Start with the line that holds "(564, 203) = (477, 274): black". Please copy it and each remaining line below exactly, leaving pictures out.
[Start of section]
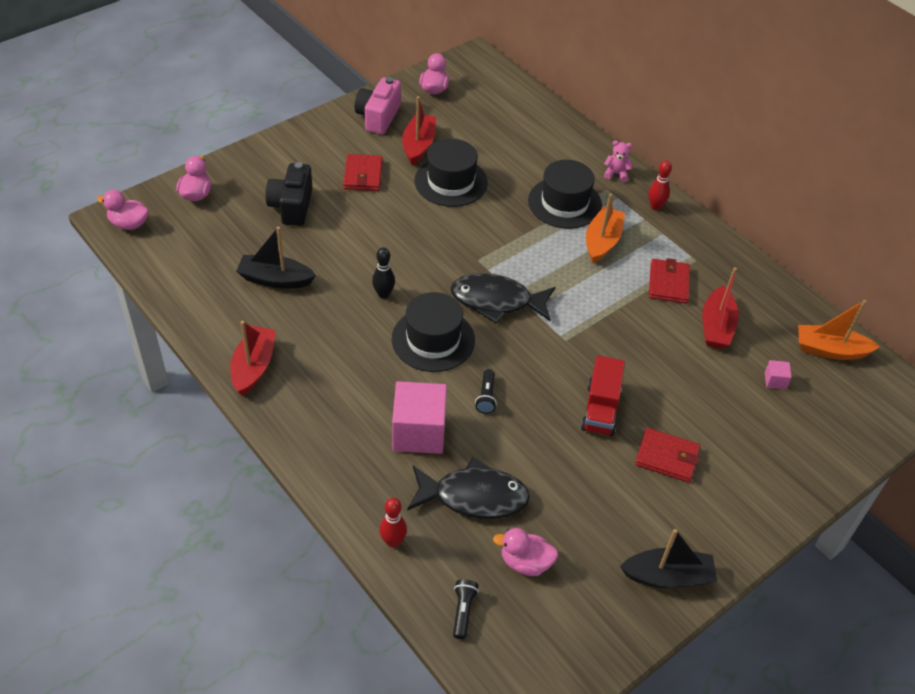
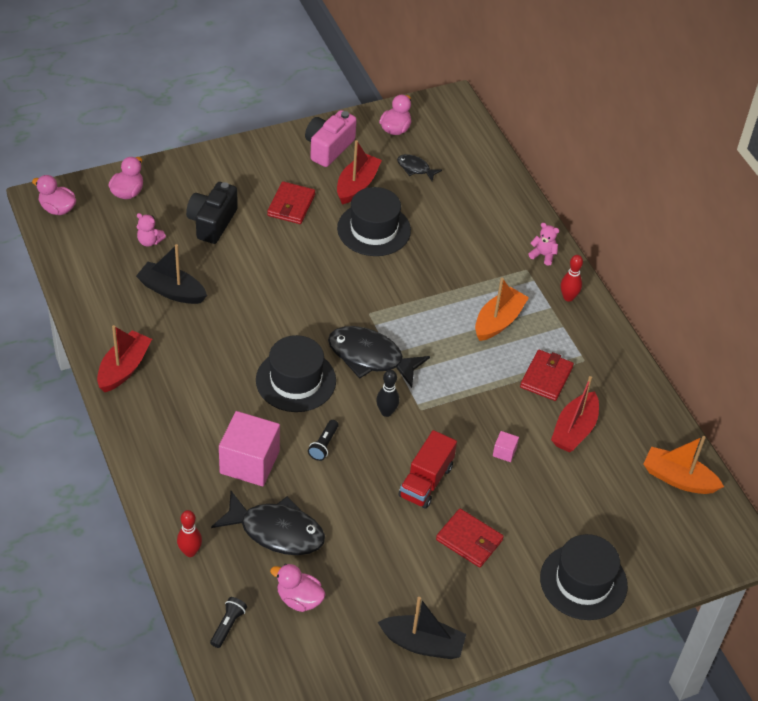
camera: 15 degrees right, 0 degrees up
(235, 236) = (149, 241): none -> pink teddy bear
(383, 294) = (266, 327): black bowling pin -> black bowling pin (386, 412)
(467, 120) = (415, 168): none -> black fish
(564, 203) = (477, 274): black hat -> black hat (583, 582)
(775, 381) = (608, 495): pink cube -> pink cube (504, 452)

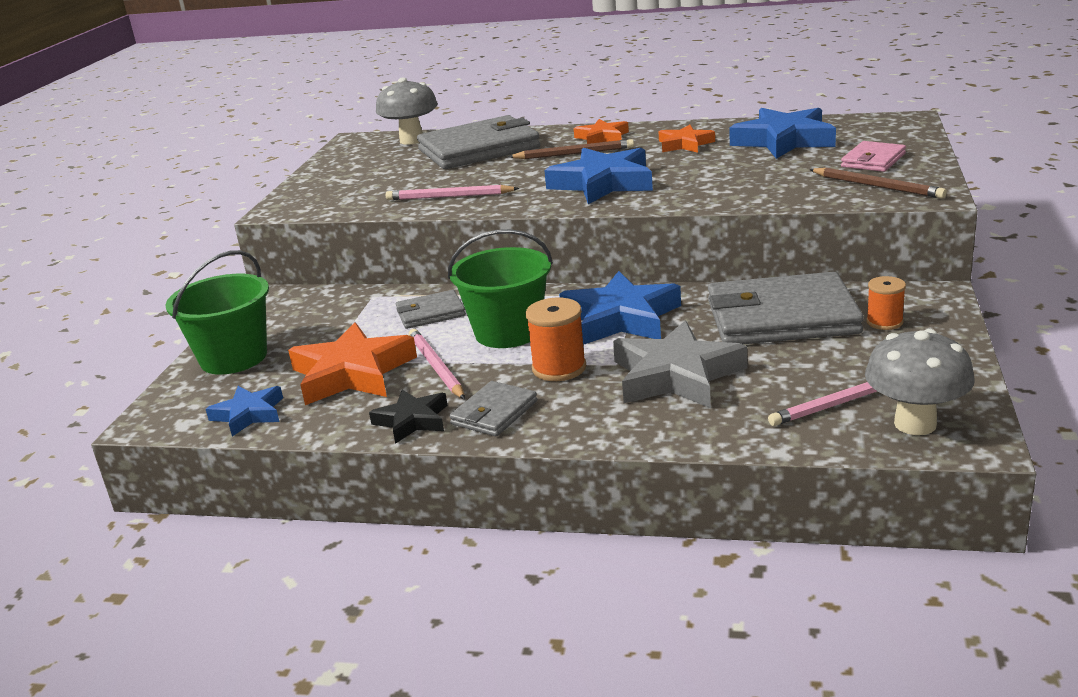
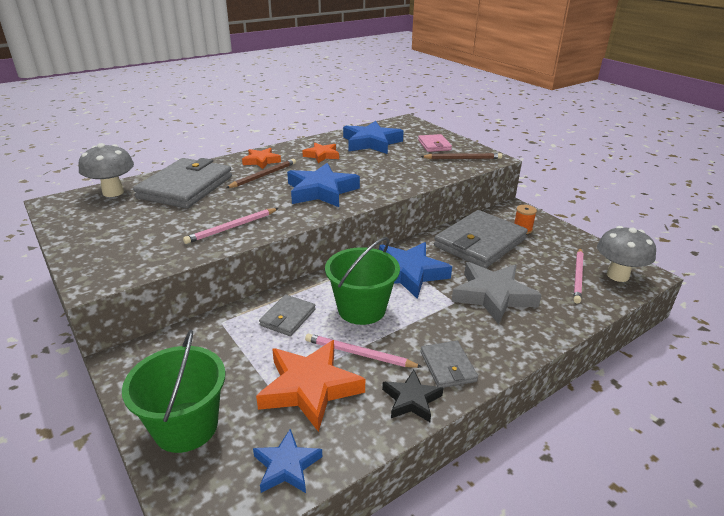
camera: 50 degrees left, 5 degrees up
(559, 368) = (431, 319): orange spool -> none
[End of section]
■ **RESPONSE TO THIS TASK**:
(564, 203) = (477, 274): black hat -> black hat (583, 582)
(775, 381) = (608, 495): pink cube -> pink cube (504, 452)

camera: 50 degrees left, 5 degrees up
(559, 368) = (431, 319): orange spool -> none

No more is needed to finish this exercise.